DATA FOR PROCESSING:
* * * * *

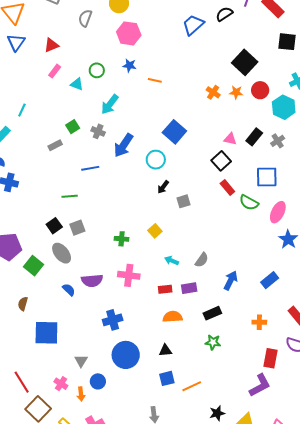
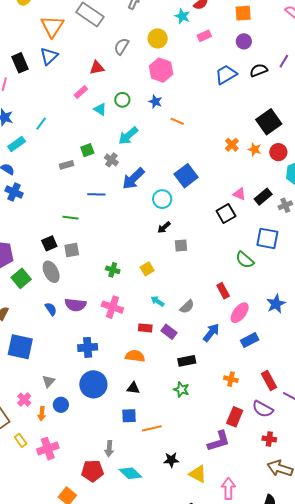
red triangle: (51, 45) -> (97, 68), moved
red rectangle: (227, 187) -> (223, 291), moved
pink ellipse: (278, 212) -> (240, 313), moved
purple rectangle: (189, 288) -> (169, 332), turned 35
orange semicircle: (173, 317) -> (135, 356), moved

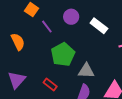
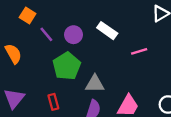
purple circle: (71, 17) -> (73, 35), moved
red rectangle: (50, 84) -> (53, 102), turned 40

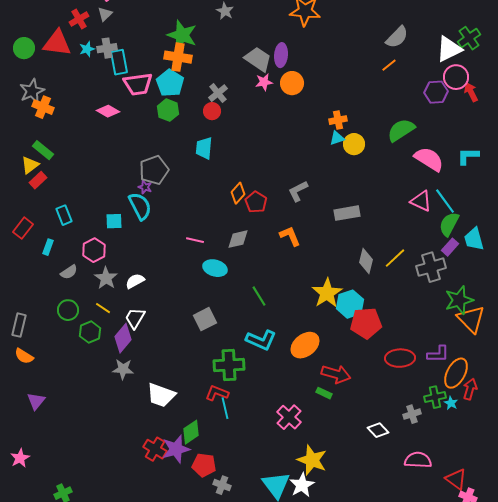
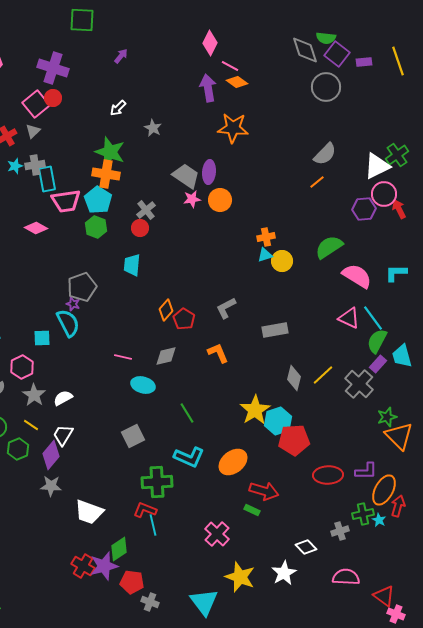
gray cross: (431, 267) -> (359, 384), turned -32
green star: (459, 300) -> (387, 417), size x0.7
white star: (302, 485) -> (284, 573), moved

* * * * *

BRIEF: Could you write out verbatim only those lines that run from the line containing "red rectangle: (50, 84)" through the end of the listing above, both included, without the pictures?

WORKED SOLUTION:
red rectangle: (50, 84) -> (53, 102), turned 40

gray cross: (431, 267) -> (359, 384), turned -32
green star: (459, 300) -> (387, 417), size x0.7
white star: (302, 485) -> (284, 573), moved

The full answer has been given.